## WHAT IS NEEDED
Look through the data below. Collect every line where the word "wallet" occurs.

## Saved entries
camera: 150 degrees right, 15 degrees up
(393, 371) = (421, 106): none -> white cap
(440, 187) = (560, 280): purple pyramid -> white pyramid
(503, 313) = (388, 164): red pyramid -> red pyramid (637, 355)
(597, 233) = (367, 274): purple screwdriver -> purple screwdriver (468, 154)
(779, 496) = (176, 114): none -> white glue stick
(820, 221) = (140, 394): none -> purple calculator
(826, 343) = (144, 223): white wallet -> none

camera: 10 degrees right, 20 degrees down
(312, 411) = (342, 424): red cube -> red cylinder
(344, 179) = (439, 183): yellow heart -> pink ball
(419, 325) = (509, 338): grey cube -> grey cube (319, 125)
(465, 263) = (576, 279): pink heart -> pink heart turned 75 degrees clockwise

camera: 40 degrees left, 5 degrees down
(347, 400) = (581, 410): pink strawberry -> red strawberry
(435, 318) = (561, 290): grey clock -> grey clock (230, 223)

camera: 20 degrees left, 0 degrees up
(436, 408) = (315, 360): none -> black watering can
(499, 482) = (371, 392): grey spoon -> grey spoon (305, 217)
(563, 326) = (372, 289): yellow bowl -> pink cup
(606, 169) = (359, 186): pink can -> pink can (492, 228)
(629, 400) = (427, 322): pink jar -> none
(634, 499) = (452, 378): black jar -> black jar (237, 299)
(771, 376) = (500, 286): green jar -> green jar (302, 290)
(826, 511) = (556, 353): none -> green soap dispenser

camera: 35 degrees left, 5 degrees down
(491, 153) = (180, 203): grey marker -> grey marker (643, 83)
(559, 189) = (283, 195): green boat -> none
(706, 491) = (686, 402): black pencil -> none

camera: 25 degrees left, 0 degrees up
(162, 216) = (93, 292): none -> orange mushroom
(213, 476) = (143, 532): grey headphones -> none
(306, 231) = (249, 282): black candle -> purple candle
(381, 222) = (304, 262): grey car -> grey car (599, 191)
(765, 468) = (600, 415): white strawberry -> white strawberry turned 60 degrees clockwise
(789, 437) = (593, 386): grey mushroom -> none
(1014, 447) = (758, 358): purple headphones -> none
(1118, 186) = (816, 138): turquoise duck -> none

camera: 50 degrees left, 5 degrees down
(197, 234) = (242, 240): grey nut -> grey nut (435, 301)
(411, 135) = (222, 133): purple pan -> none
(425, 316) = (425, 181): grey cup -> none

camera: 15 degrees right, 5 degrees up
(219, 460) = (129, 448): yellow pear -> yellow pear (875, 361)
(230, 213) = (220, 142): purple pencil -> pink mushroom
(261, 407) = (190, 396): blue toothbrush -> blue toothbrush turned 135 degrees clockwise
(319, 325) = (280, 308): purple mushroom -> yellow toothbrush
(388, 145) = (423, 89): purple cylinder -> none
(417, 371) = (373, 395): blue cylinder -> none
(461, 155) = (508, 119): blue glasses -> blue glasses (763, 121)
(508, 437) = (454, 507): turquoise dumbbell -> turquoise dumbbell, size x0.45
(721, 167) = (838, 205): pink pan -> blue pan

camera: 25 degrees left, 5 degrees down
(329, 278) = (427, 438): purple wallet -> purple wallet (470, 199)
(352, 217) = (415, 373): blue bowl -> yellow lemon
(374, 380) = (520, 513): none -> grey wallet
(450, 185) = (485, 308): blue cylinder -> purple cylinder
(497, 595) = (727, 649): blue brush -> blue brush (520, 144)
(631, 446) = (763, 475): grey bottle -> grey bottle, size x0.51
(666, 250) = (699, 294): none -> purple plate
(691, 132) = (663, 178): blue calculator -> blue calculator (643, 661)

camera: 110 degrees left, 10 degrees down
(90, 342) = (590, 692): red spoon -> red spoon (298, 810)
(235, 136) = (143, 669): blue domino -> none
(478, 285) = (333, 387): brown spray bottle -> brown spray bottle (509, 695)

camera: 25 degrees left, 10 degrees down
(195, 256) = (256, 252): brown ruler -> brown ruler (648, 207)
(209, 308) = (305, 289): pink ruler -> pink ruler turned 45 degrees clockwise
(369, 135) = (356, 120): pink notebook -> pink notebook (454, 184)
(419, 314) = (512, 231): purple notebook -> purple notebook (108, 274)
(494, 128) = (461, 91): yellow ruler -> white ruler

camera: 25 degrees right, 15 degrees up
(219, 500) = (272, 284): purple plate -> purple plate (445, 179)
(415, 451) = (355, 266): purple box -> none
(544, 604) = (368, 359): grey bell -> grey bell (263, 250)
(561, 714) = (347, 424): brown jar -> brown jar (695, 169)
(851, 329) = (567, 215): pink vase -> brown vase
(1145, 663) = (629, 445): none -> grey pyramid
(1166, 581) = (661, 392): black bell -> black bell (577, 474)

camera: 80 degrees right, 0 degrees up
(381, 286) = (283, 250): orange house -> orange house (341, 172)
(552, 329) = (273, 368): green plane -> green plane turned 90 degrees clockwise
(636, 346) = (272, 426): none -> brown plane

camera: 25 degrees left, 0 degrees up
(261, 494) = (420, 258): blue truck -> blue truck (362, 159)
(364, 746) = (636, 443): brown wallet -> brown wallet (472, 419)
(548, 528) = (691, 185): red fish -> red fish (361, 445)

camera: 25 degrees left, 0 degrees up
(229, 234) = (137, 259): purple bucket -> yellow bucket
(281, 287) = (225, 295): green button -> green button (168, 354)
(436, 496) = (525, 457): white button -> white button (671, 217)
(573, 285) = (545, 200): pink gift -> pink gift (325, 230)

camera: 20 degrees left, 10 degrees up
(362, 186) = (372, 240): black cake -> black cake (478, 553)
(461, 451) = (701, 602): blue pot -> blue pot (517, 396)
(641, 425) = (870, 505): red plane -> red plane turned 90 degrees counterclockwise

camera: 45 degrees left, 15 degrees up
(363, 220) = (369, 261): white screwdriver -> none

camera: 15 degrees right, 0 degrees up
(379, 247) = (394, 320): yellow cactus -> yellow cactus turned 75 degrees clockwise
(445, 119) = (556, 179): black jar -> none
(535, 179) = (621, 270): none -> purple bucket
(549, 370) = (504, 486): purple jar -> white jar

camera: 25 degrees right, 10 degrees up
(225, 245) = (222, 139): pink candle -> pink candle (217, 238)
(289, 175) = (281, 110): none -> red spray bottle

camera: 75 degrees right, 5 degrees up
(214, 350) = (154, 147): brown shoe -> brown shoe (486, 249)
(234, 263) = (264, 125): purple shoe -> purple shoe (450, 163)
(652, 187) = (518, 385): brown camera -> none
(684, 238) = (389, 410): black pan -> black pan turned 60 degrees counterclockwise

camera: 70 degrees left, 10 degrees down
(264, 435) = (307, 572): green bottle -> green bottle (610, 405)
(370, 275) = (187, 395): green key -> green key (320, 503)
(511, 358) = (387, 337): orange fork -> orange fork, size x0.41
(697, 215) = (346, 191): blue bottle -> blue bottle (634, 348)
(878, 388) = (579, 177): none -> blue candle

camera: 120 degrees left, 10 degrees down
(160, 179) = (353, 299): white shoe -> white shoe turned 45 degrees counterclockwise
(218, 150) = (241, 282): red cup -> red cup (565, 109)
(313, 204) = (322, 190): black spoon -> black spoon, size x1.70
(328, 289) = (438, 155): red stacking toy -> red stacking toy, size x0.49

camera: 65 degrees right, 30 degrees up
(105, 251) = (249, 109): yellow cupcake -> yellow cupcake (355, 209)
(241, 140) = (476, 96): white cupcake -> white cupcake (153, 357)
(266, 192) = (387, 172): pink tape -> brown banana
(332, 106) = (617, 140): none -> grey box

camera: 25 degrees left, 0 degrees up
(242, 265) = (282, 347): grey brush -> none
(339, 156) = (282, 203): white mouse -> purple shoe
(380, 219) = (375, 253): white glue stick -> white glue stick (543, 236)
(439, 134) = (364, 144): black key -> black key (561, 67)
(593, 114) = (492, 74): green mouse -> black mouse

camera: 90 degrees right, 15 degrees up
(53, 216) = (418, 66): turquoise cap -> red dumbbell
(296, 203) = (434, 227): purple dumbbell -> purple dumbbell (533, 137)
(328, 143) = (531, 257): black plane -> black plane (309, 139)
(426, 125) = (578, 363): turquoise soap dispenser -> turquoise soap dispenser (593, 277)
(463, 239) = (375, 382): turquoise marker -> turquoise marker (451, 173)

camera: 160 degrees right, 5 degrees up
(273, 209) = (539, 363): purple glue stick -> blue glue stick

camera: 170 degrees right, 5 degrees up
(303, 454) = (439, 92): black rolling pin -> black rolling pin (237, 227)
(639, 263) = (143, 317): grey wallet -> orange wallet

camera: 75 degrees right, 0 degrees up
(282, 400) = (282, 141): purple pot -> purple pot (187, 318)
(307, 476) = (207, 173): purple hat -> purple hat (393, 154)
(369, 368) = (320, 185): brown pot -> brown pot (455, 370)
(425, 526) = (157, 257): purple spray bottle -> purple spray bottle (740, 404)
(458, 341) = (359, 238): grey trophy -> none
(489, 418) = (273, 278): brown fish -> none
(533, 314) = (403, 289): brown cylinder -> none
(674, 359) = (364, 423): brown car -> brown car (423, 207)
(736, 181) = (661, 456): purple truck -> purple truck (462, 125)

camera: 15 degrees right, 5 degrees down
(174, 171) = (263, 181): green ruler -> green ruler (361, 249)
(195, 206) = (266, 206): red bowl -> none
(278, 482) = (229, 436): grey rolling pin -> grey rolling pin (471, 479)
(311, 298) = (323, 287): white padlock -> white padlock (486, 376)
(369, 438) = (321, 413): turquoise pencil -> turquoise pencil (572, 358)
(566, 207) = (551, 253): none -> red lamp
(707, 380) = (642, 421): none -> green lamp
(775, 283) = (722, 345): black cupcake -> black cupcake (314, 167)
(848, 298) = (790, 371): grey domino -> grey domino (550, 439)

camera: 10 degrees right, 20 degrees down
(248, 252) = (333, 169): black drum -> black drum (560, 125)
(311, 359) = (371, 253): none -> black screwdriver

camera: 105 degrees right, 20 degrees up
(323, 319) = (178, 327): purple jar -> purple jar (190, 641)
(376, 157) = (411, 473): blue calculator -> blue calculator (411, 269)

## FINISHED TASK
(826, 343) = (144, 223): white wallet -> none
(329, 278) = (427, 438): purple wallet -> purple wallet (470, 199)
(374, 380) = (520, 513): none -> grey wallet
(364, 746) = (636, 443): brown wallet -> brown wallet (472, 419)
(639, 263) = (143, 317): grey wallet -> orange wallet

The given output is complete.